* YOUR ASSIGNMENT: Write out the listing verbatim. No pictures belong in it.

* GIVEN DATA:

=== Begin Enclosure ===

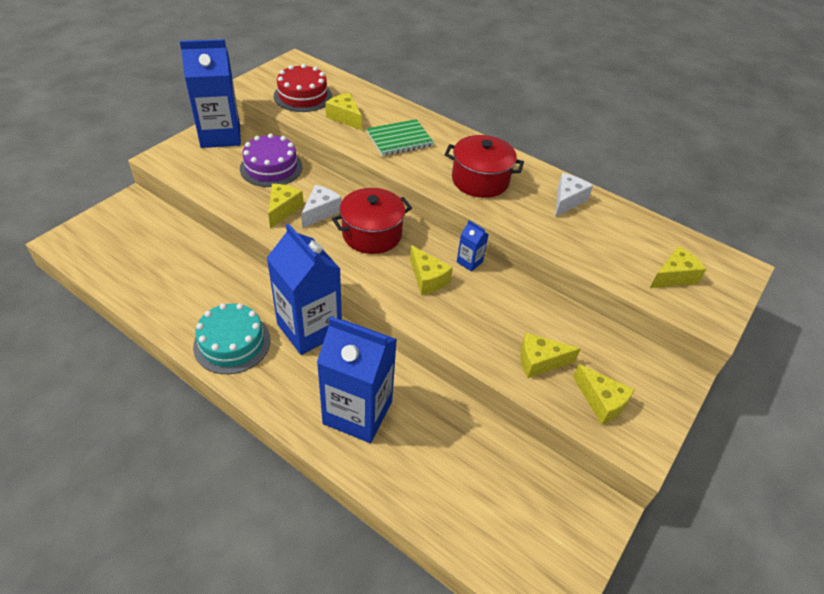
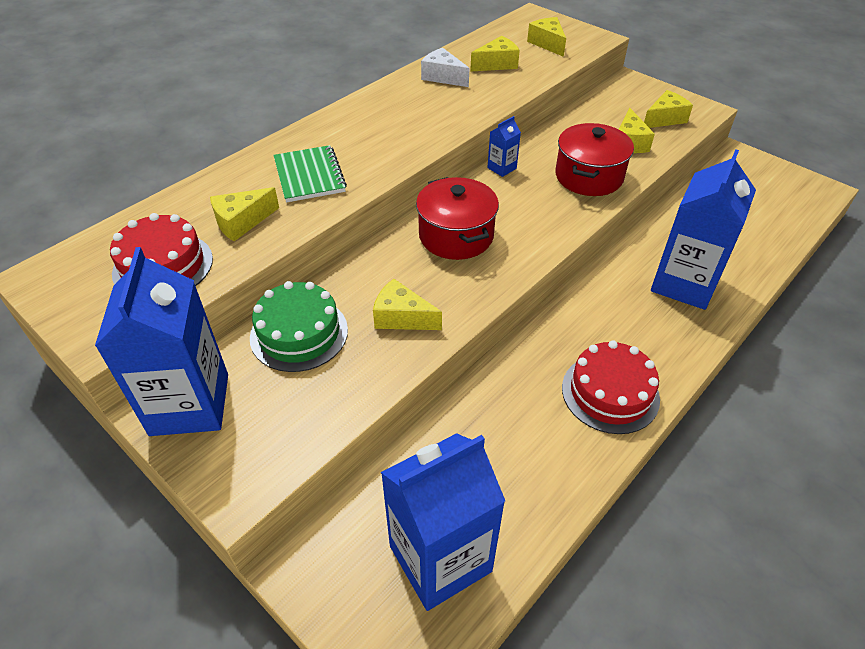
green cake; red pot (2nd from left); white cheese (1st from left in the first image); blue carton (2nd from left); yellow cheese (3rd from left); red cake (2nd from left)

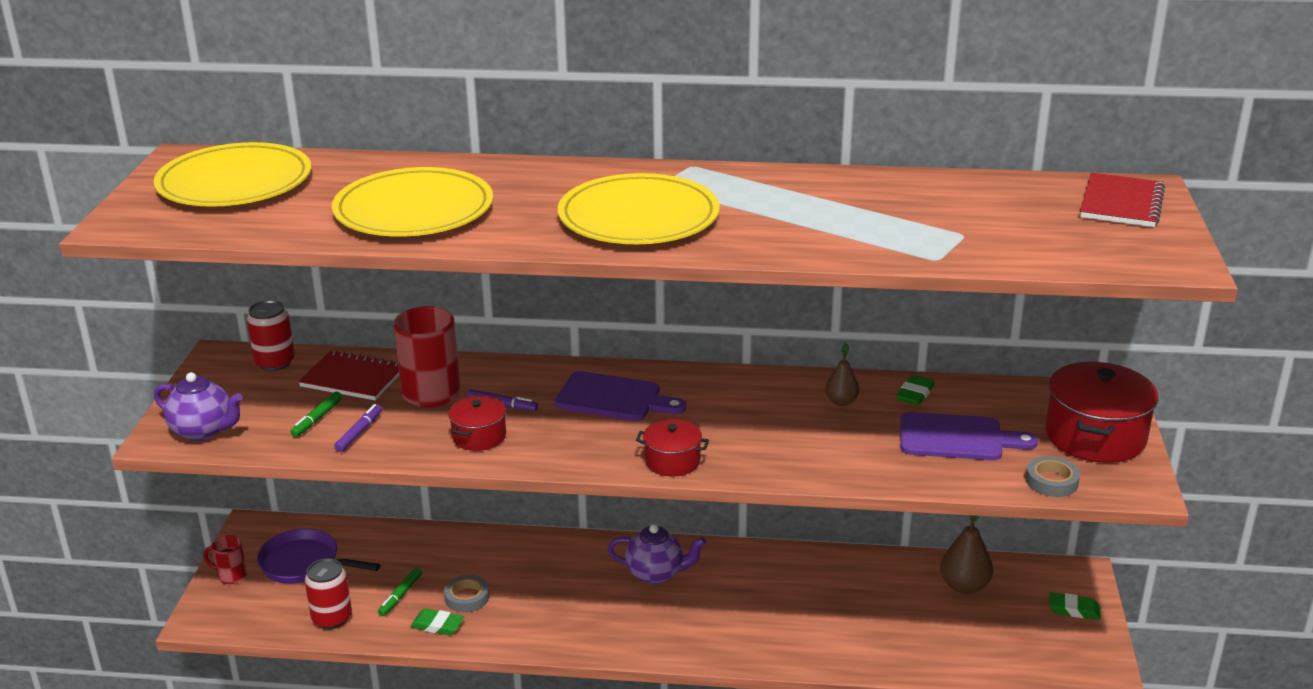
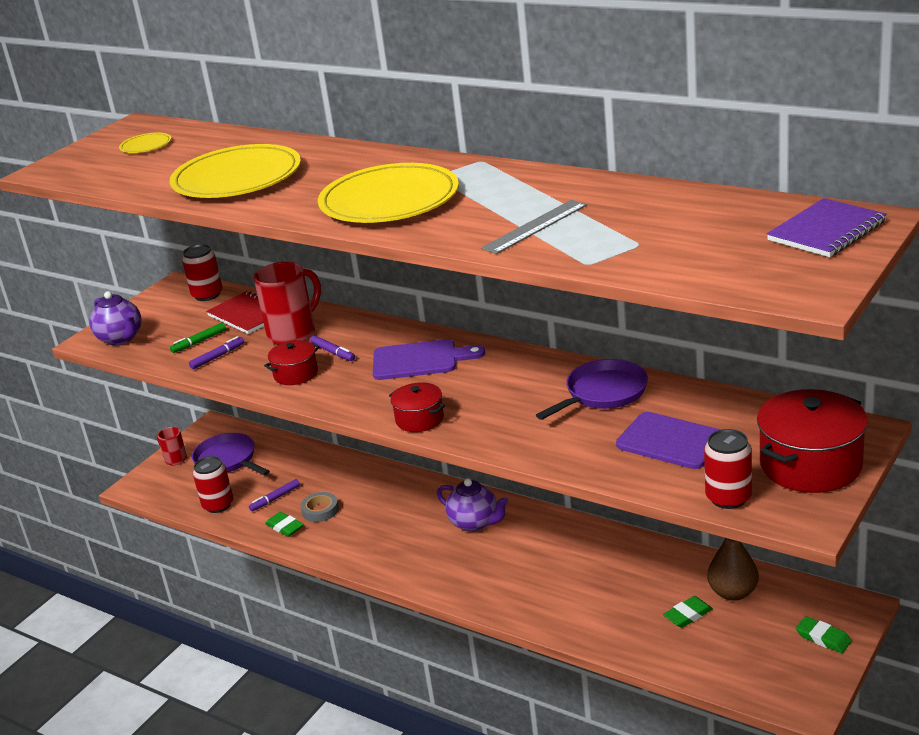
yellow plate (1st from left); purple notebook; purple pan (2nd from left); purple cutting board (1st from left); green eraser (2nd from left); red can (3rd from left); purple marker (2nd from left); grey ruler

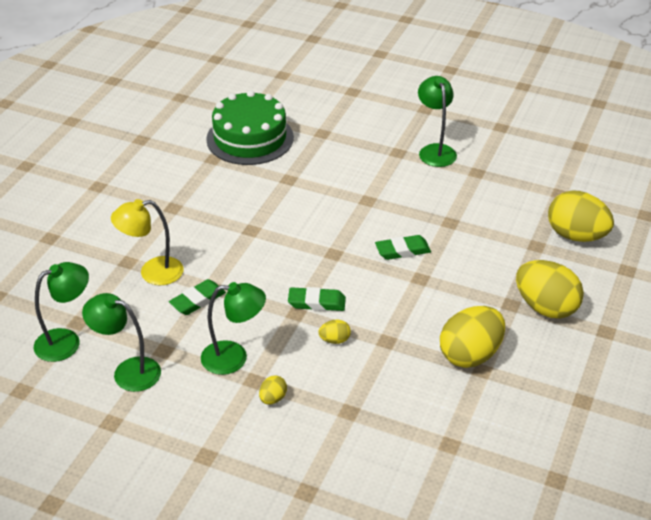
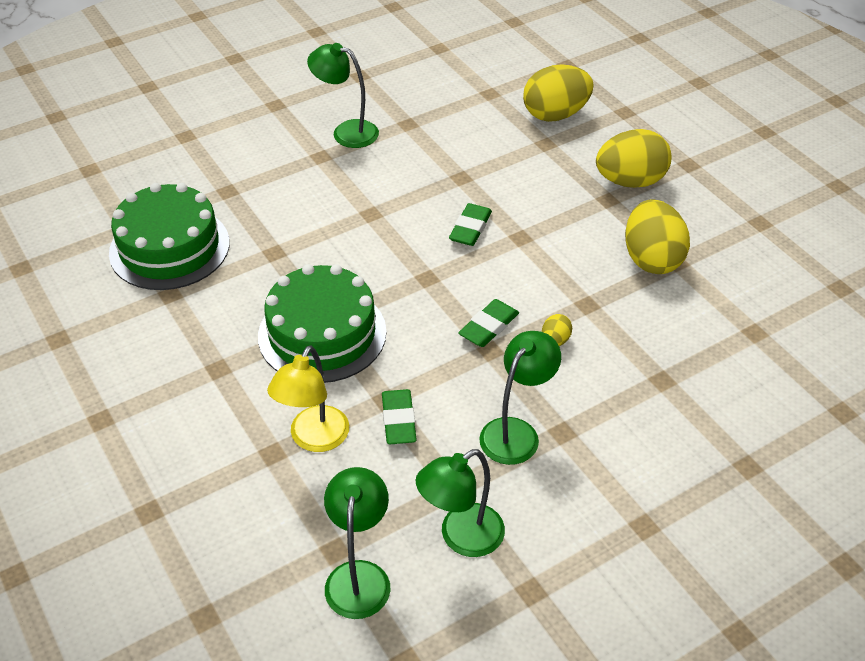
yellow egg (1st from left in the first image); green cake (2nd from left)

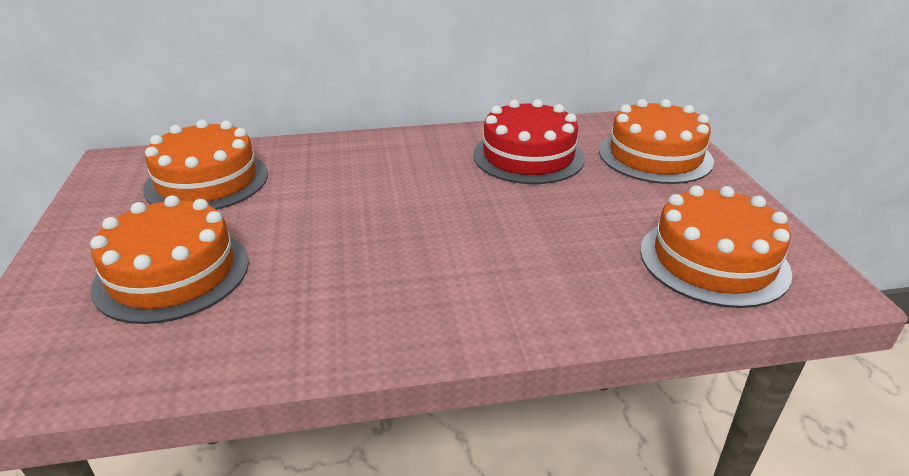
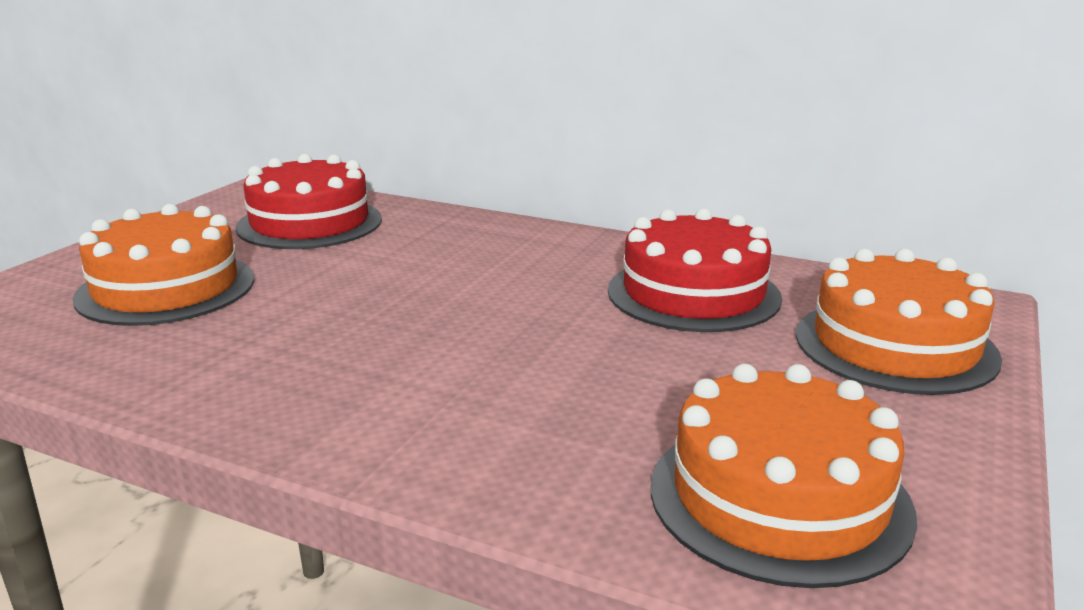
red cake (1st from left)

=== End Enclosure ===

* RESULT OF THIS EXERCISE:
green cake; red pot (2nd from left); white cheese (1st from left in the first image); blue carton (2nd from left); yellow cheese (3rd from left); red cake (2nd from left)

yellow plate (1st from left); purple notebook; purple pan (2nd from left); purple cutting board (1st from left); green eraser (2nd from left); red can (3rd from left); purple marker (2nd from left); grey ruler

yellow egg (1st from left in the first image); green cake (2nd from left)

red cake (1st from left)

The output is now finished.